• [Problem to solve] Down to the final line, print the records below exactly and without pictures.

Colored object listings
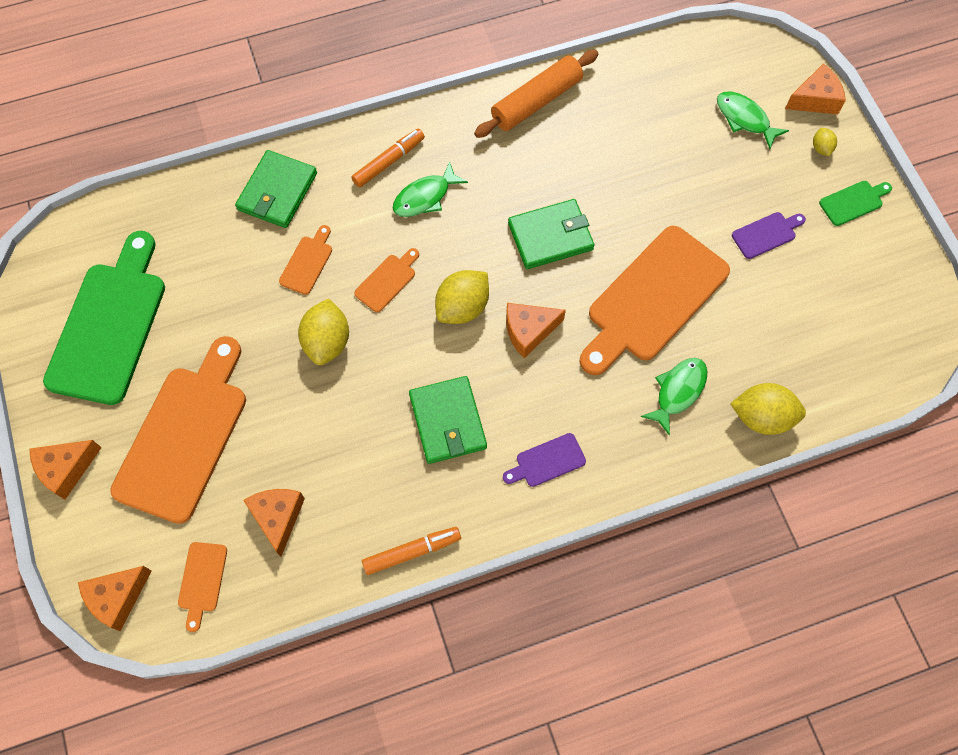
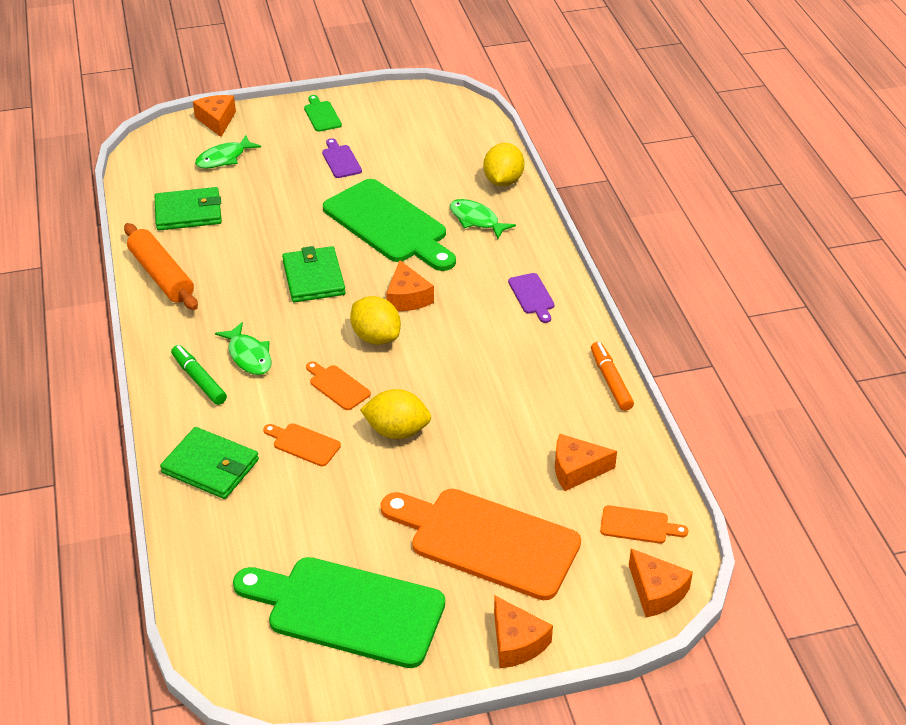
camera: 85 degrees left, 25 degrees down
(388, 161) = (199, 380): orange marker -> green marker
(447, 421) = (490, 353): green wallet -> green wallet (188, 212)
(653, 298) = (389, 225): orange cutting board -> green cutting board
(821, 148) = (266, 124): yellow lemon -> none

• [Solution to this exercise]
camera: 85 degrees left, 25 degrees down
(388, 161) = (199, 380): orange marker -> green marker
(447, 421) = (490, 353): green wallet -> green wallet (188, 212)
(653, 298) = (389, 225): orange cutting board -> green cutting board
(821, 148) = (266, 124): yellow lemon -> none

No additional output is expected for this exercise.